Task description:
A word-for-word copy of the records below is needed, without the images.
===== The records
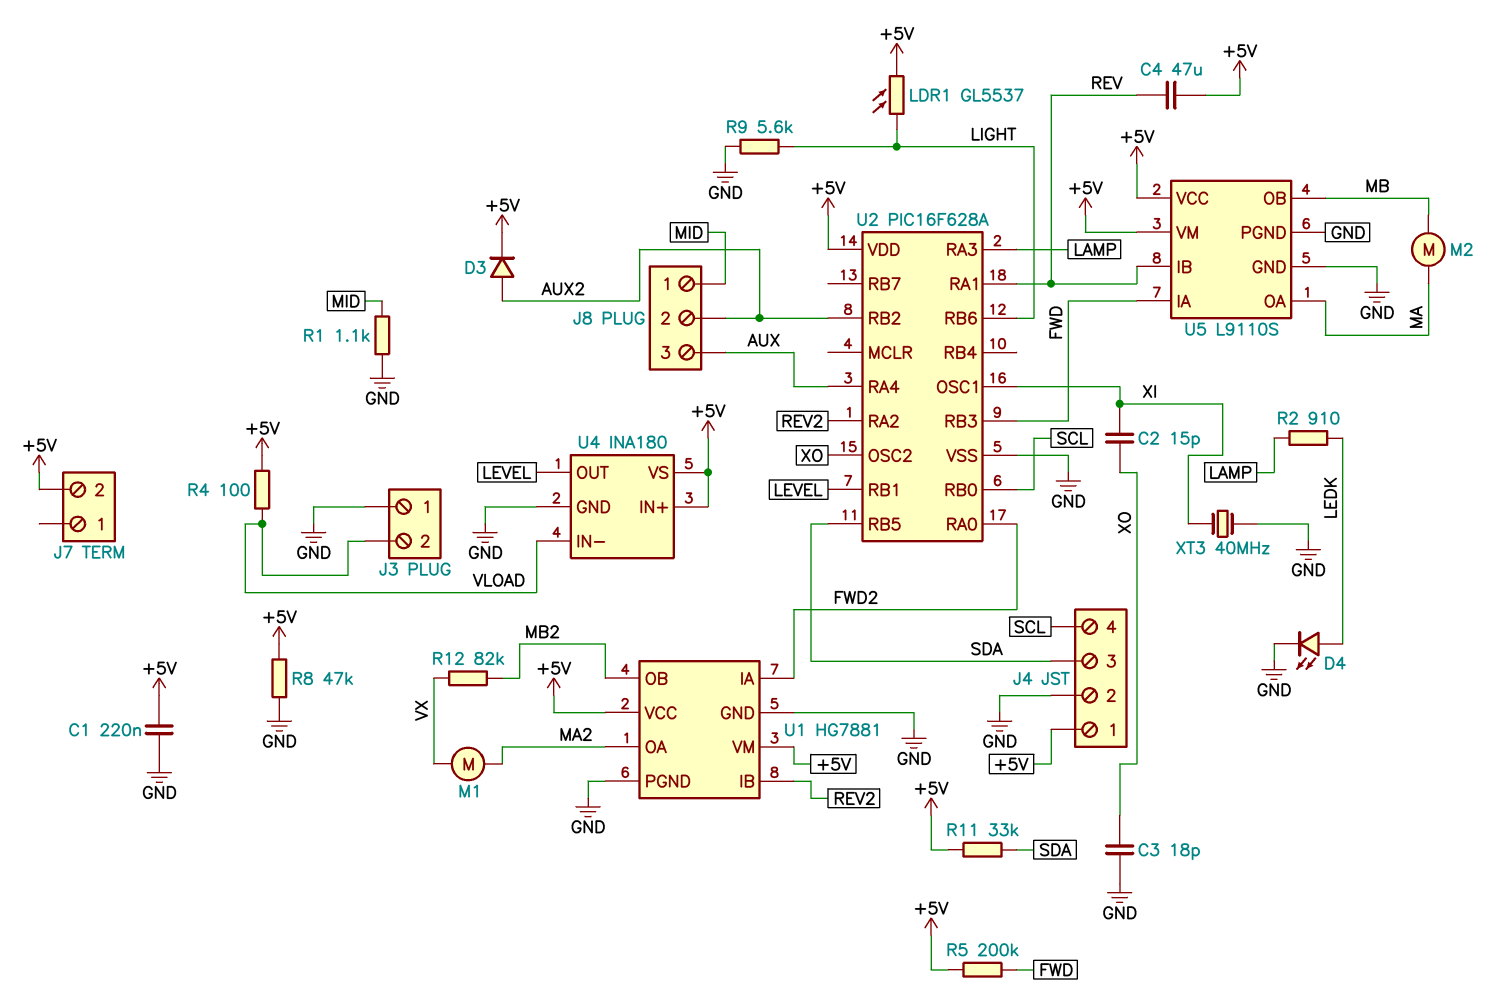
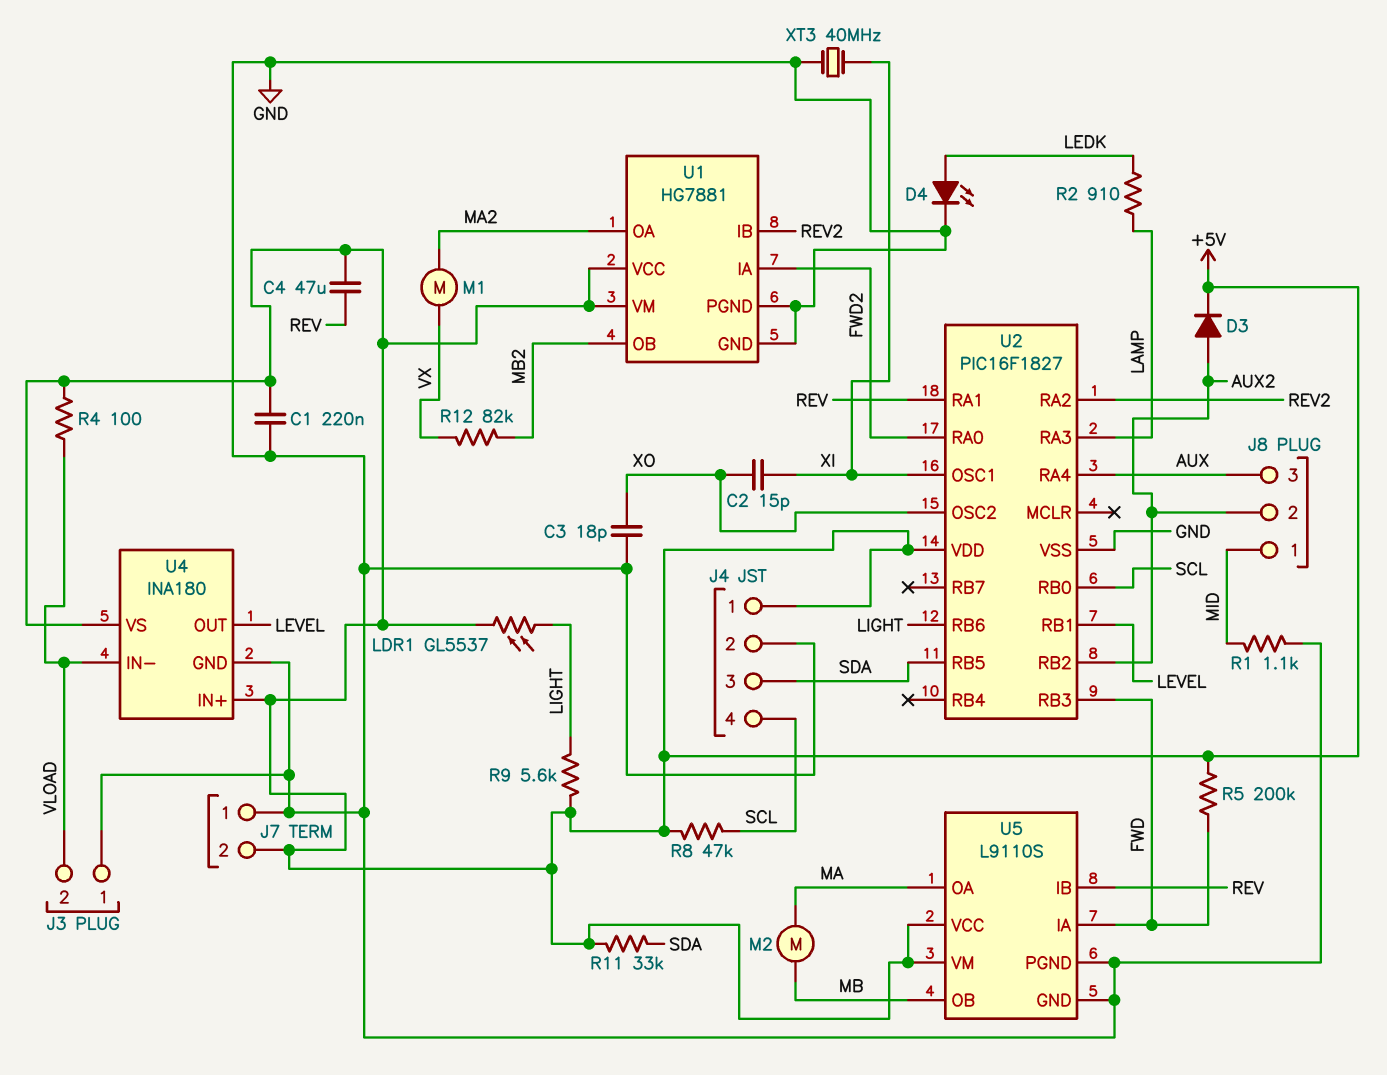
J7 pin 1: none -> GND
R8: 47k (+5V, GND) -> 47k (+5V, SCL)
R9: 5.6k (GND, LIGHT) -> 5.6k (+5V, LIGHT)
U2: PIC16F628A -> PIC16F1827

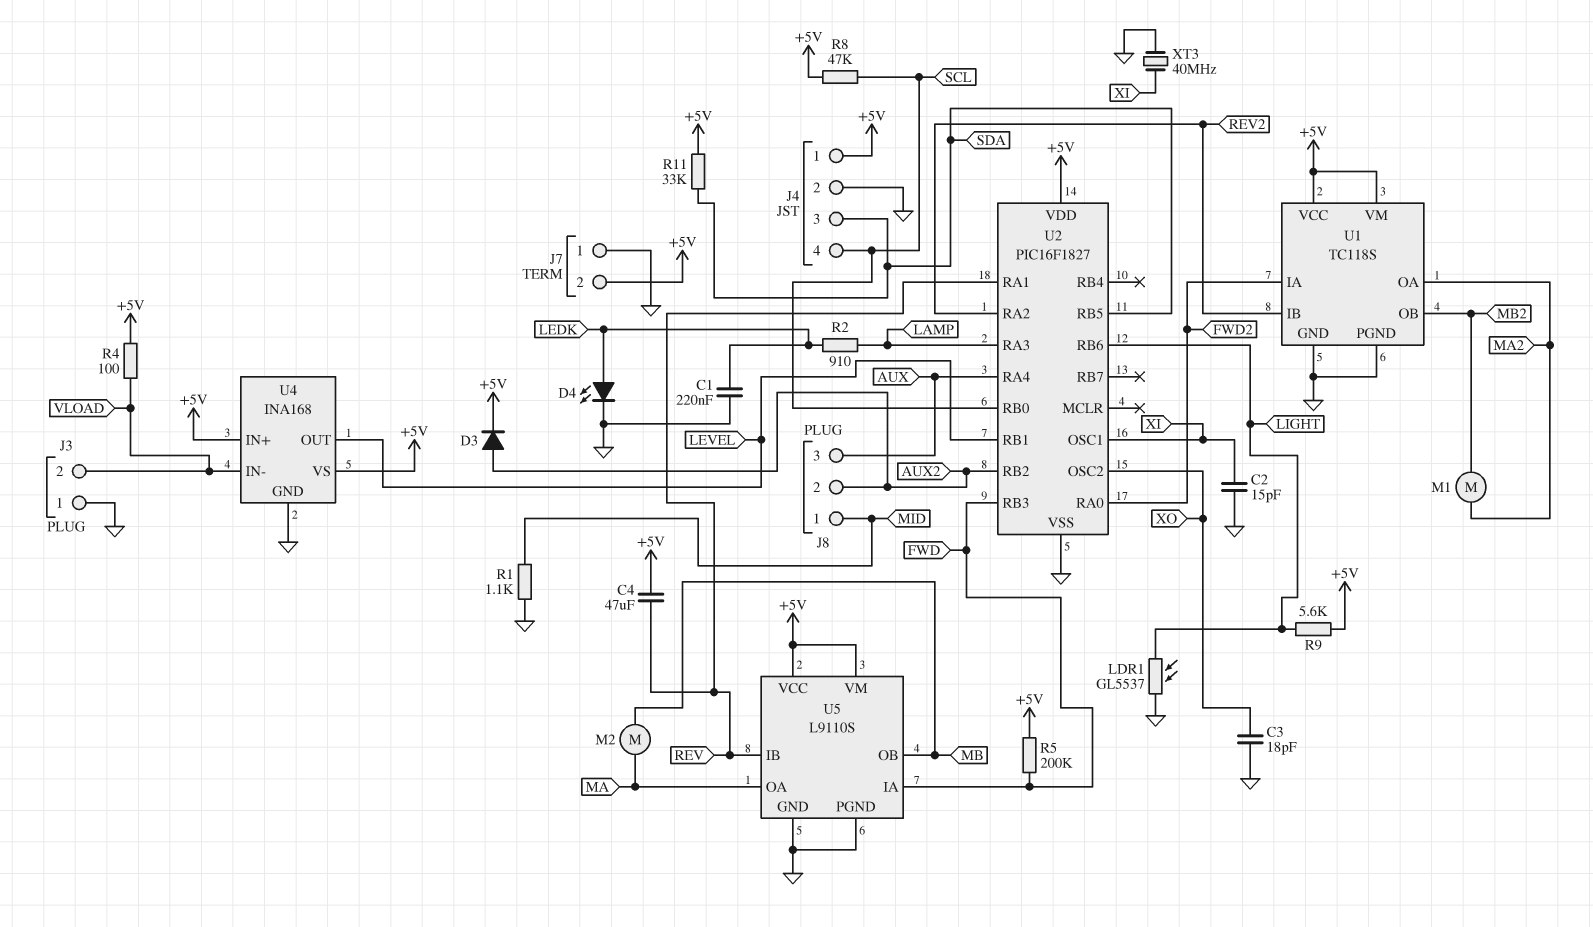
C1: 220nF (+5V, GND) -> 220nF (GND, LEDK)
C2: 15pF (XI, XO) -> 15pF (GND, XI)
LDR1: GL5537 (+5V, LIGHT) -> GL5537 (GND, LIGHT)
M1: motor (MA2, VX) -> motor (MA2, MB2)
R12: 82k (MB2, VX) -> none
U1: HG7881 -> TC118S
U4: INA180 -> INA168

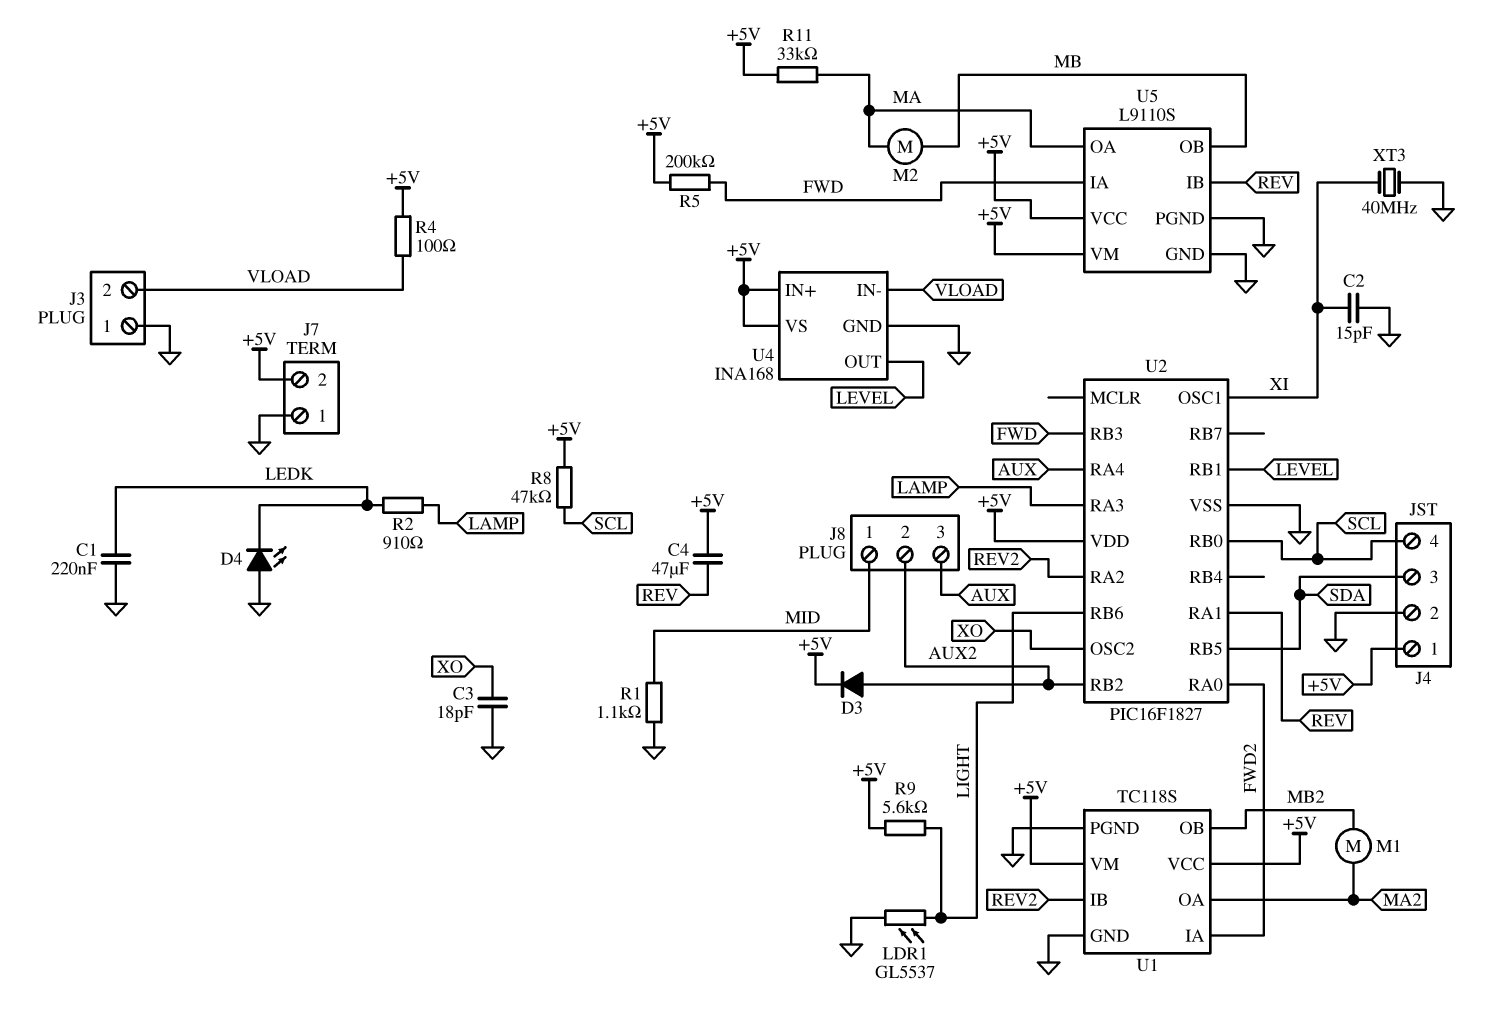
D4: LED (A LEDK, K GND) -> LED (A GND, K LEDK)
R11: 33k (+5V, SDA) -> 33k (+5V, MA)

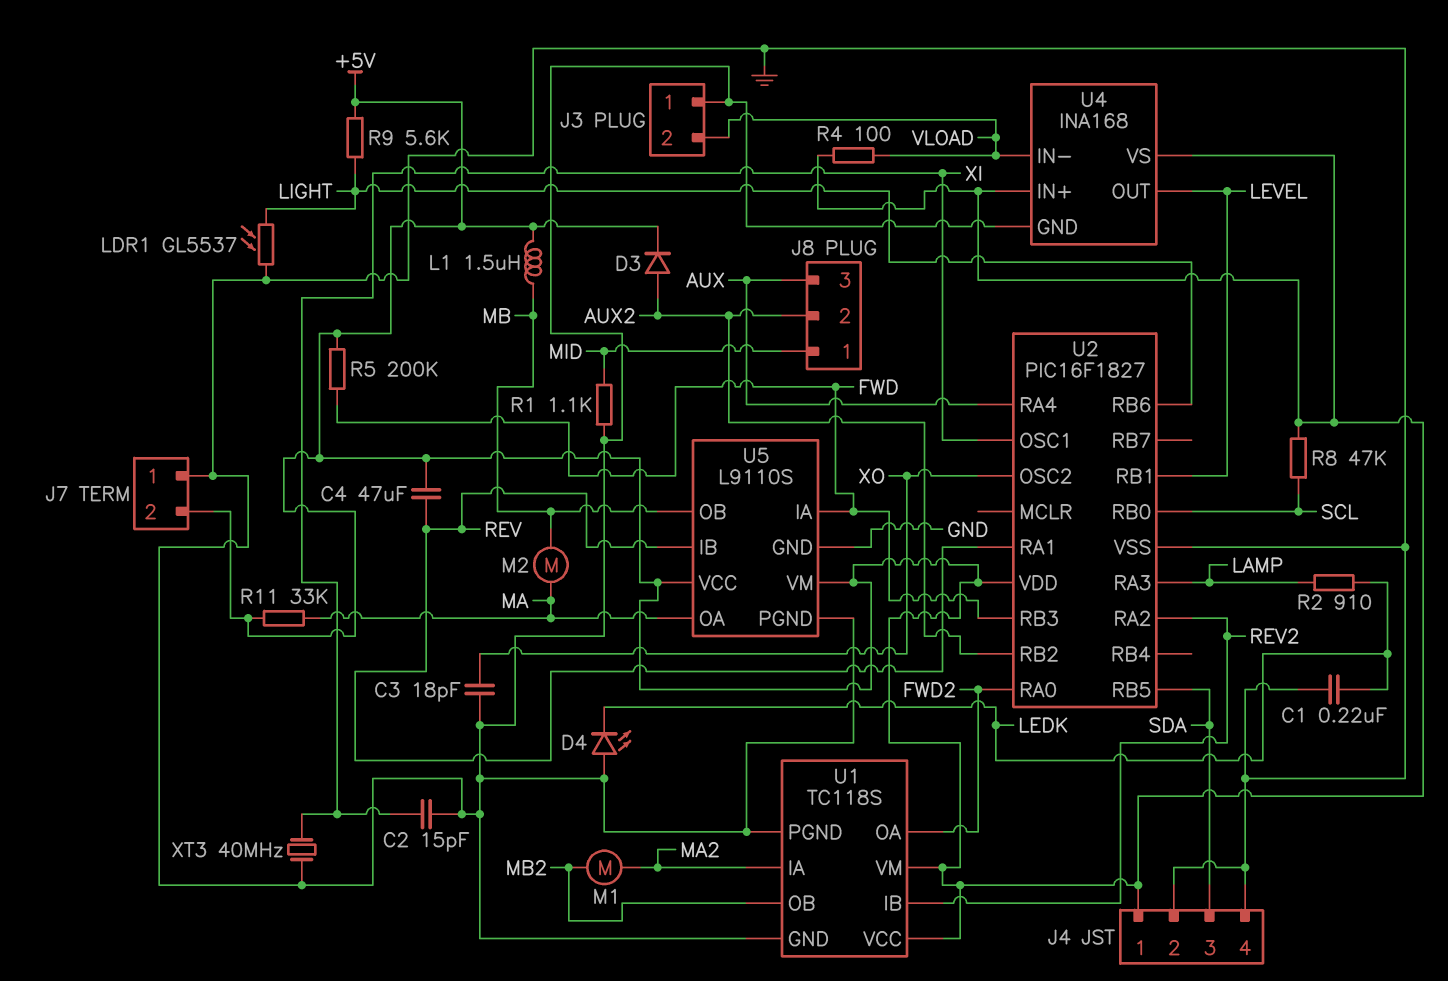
J4 pin 4: SCL -> GND
L1: none -> 1.5uH (+5V, MB)
U1 pin IA: FWD2 -> MA2
U1 pin OA: MA2 -> FWD2

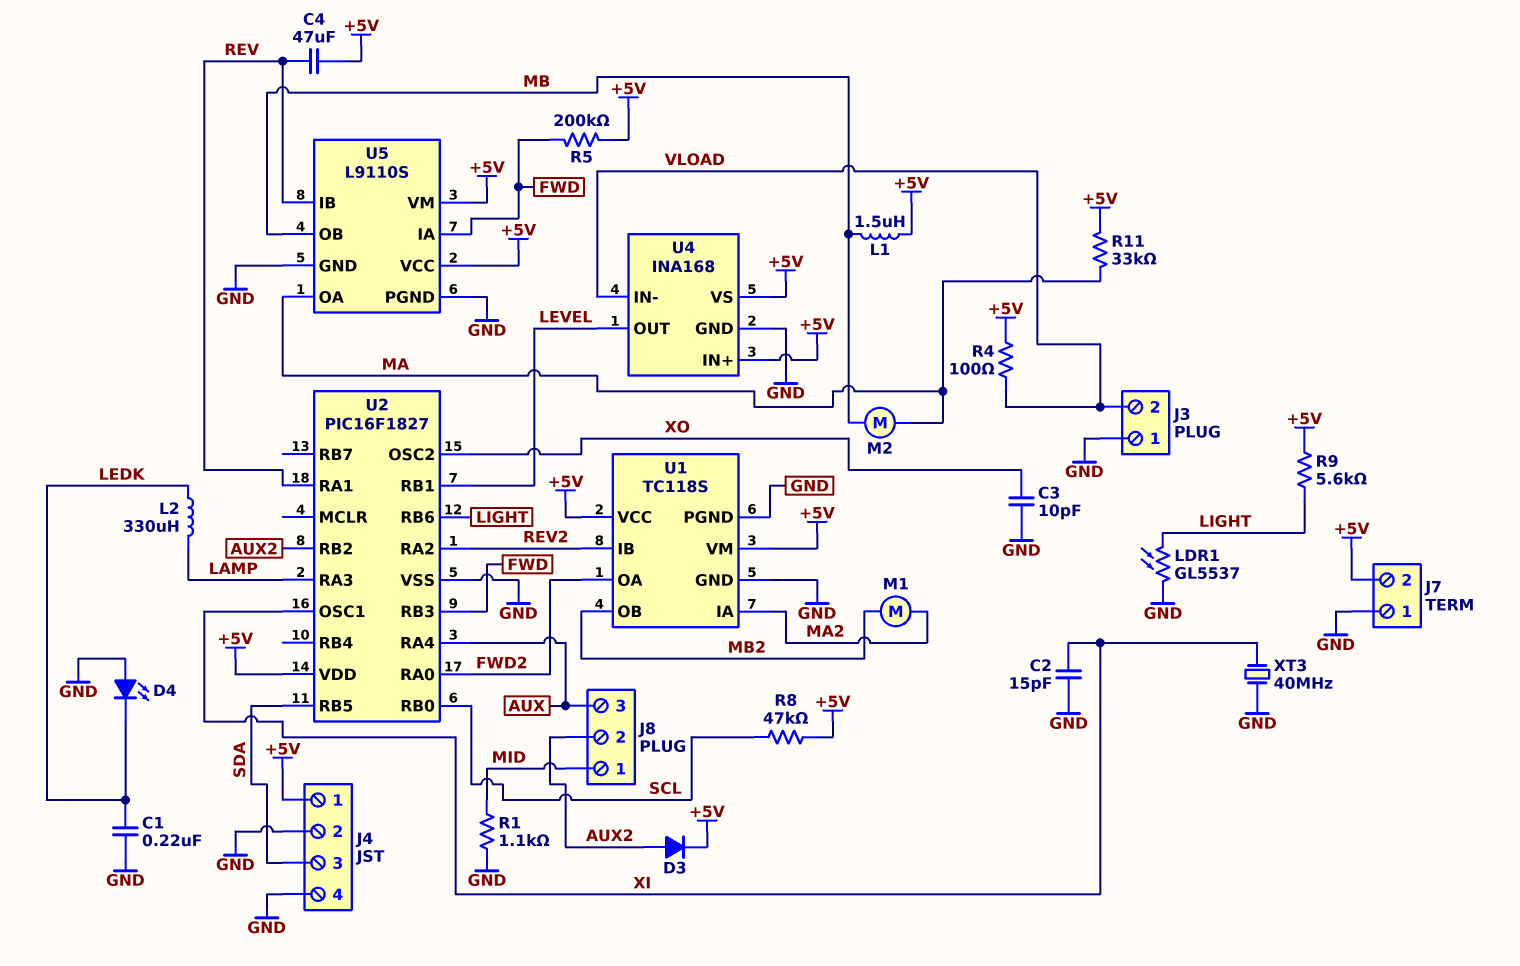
C3: 18pF (GND, XO) -> 10pF (GND, XO)
L2: none -> 330uH (LAMP, LEDK)
R2: 910 (LAMP, LEDK) -> none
==========
Response below:
J7 pin 1: none -> GND
R8: 47k (+5V, GND) -> 47k (+5V, SCL)
R9: 5.6k (GND, LIGHT) -> 5.6k (+5V, LIGHT)
U2: PIC16F628A -> PIC16F1827

C1: 220nF (+5V, GND) -> 220nF (GND, LEDK)
C2: 15pF (XI, XO) -> 15pF (GND, XI)
LDR1: GL5537 (+5V, LIGHT) -> GL5537 (GND, LIGHT)
M1: motor (MA2, VX) -> motor (MA2, MB2)
R12: 82k (MB2, VX) -> none
U1: HG7881 -> TC118S
U4: INA180 -> INA168

D4: LED (A LEDK, K GND) -> LED (A GND, K LEDK)
R11: 33k (+5V, SDA) -> 33k (+5V, MA)

J4 pin 4: SCL -> GND
L1: none -> 1.5uH (+5V, MB)
U1 pin IA: FWD2 -> MA2
U1 pin OA: MA2 -> FWD2

C3: 18pF (GND, XO) -> 10pF (GND, XO)
L2: none -> 330uH (LAMP, LEDK)
R2: 910 (LAMP, LEDK) -> none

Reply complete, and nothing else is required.